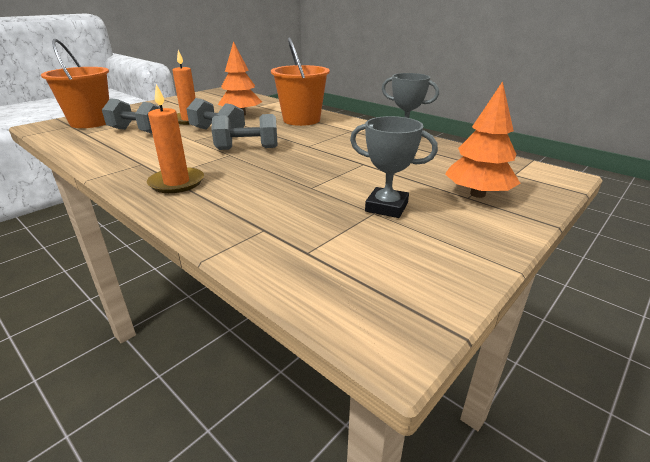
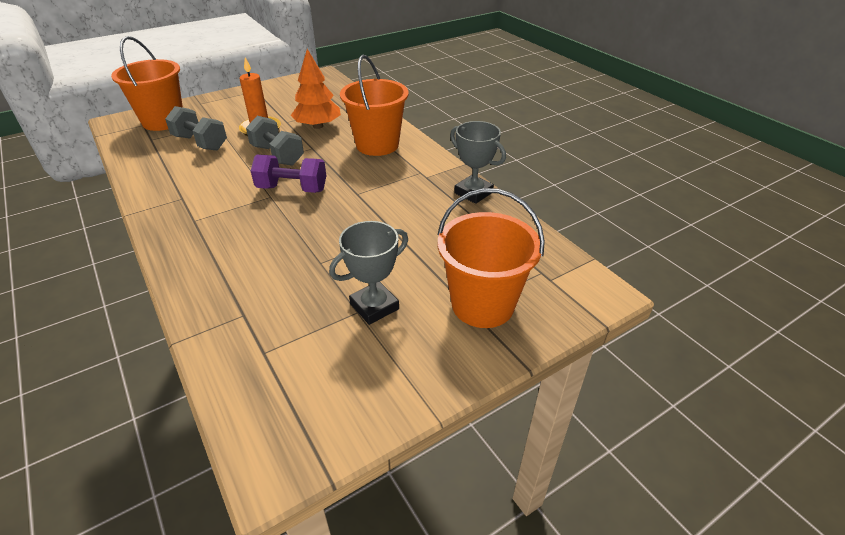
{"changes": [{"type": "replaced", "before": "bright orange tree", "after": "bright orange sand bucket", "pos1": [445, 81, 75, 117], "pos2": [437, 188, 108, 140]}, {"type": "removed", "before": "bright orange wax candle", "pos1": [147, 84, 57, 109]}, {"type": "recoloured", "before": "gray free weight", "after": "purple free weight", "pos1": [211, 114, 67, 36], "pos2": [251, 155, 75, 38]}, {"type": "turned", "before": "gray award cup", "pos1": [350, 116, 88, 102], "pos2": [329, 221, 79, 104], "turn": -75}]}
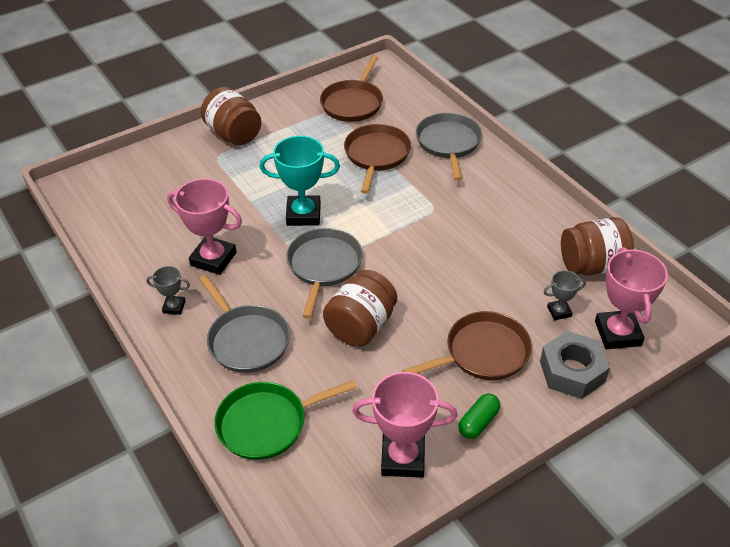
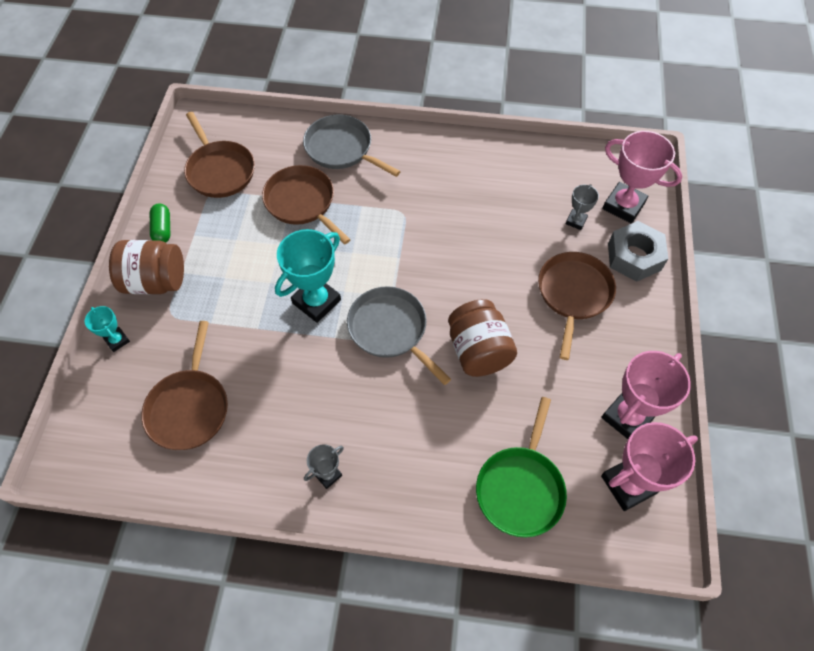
{"changes": [{"type": "moved", "before": "rosy award cup", "pos1": [167, 178, 75, 97], "pos2": [601, 422, 97, 89]}, {"type": "removed", "before": "brown jar", "pos1": [561, 217, 73, 59]}, {"type": "removed", "before": "gray skillet", "pos1": [199, 275, 91, 98]}, {"type": "moved", "before": "green capsule", "pos1": [458, 393, 42, 46], "pos2": [150, 203, 20, 39]}, {"type": "added", "after": "turquoise award cup", "pos2": [85, 306, 45, 46]}, {"type": "added", "after": "brown skillet", "pos2": [141, 321, 87, 129]}]}
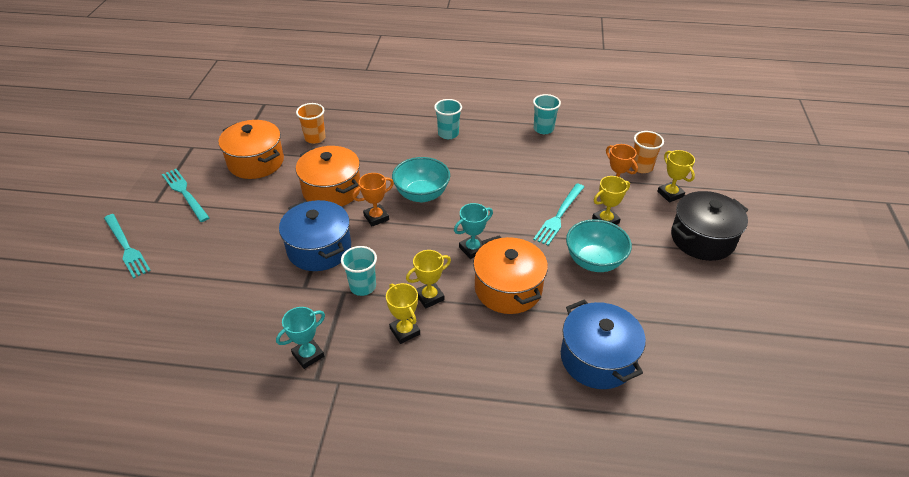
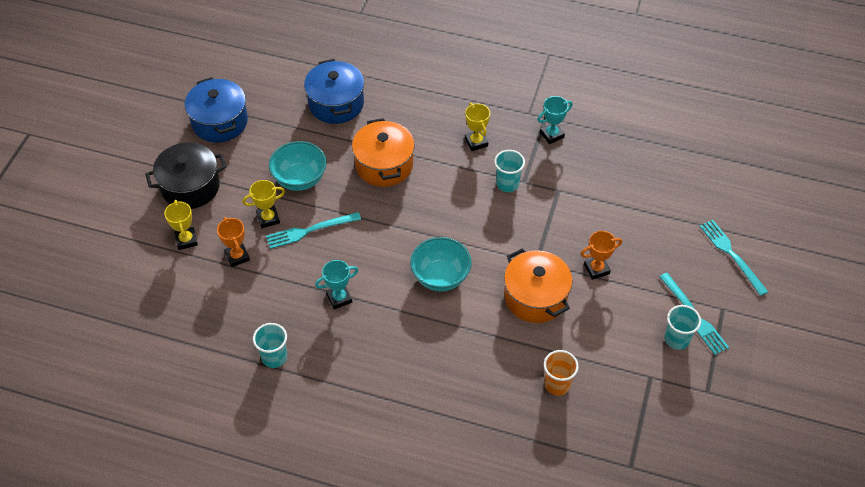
{"changes": [{"type": "moved", "before": "turquoise tumbler", "pos1": [434, 99, 28, 40], "pos2": [665, 305, 36, 45]}, {"type": "removed", "before": "bright orange pot", "pos1": [218, 120, 66, 59]}, {"type": "removed", "before": "bright orange tumbler", "pos1": [631, 131, 33, 42]}, {"type": "moved", "before": "bright orange award cup", "pos1": [352, 173, 42, 53], "pos2": [581, 231, 41, 49]}, {"type": "turned", "before": "turquoise table fork", "pos1": [533, 184, 51, 62], "pos2": [266, 212, 95, 37], "turn": -150}, {"type": "moved", "before": "cobalt pot", "pos1": [279, 200, 72, 71], "pos2": [185, 77, 63, 66]}, {"type": "moved", "before": "turquoise award cup", "pos1": [454, 203, 39, 56], "pos2": [315, 260, 43, 49]}, {"type": "removed", "before": "bright yellow award cup", "pos1": [406, 250, 45, 58]}]}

What to produce:
Repeat the material exactly as it reads, without any of its pictures.

Reply to the exercise:
{"changes": [{"type": "replaced", "before": "bright orange tree", "after": "bright orange sand bucket", "pos1": [445, 81, 75, 117], "pos2": [437, 188, 108, 140]}, {"type": "removed", "before": "bright orange wax candle", "pos1": [147, 84, 57, 109]}, {"type": "recoloured", "before": "gray free weight", "after": "purple free weight", "pos1": [211, 114, 67, 36], "pos2": [251, 155, 75, 38]}, {"type": "turned", "before": "gray award cup", "pos1": [350, 116, 88, 102], "pos2": [329, 221, 79, 104], "turn": -75}]}
{"changes": [{"type": "moved", "before": "rosy award cup", "pos1": [167, 178, 75, 97], "pos2": [601, 422, 97, 89]}, {"type": "removed", "before": "brown jar", "pos1": [561, 217, 73, 59]}, {"type": "removed", "before": "gray skillet", "pos1": [199, 275, 91, 98]}, {"type": "moved", "before": "green capsule", "pos1": [458, 393, 42, 46], "pos2": [150, 203, 20, 39]}, {"type": "added", "after": "turquoise award cup", "pos2": [85, 306, 45, 46]}, {"type": "added", "after": "brown skillet", "pos2": [141, 321, 87, 129]}]}
{"changes": [{"type": "moved", "before": "turquoise tumbler", "pos1": [434, 99, 28, 40], "pos2": [665, 305, 36, 45]}, {"type": "removed", "before": "bright orange pot", "pos1": [218, 120, 66, 59]}, {"type": "removed", "before": "bright orange tumbler", "pos1": [631, 131, 33, 42]}, {"type": "moved", "before": "bright orange award cup", "pos1": [352, 173, 42, 53], "pos2": [581, 231, 41, 49]}, {"type": "turned", "before": "turquoise table fork", "pos1": [533, 184, 51, 62], "pos2": [266, 212, 95, 37], "turn": -150}, {"type": "moved", "before": "cobalt pot", "pos1": [279, 200, 72, 71], "pos2": [185, 77, 63, 66]}, {"type": "moved", "before": "turquoise award cup", "pos1": [454, 203, 39, 56], "pos2": [315, 260, 43, 49]}, {"type": "removed", "before": "bright yellow award cup", "pos1": [406, 250, 45, 58]}]}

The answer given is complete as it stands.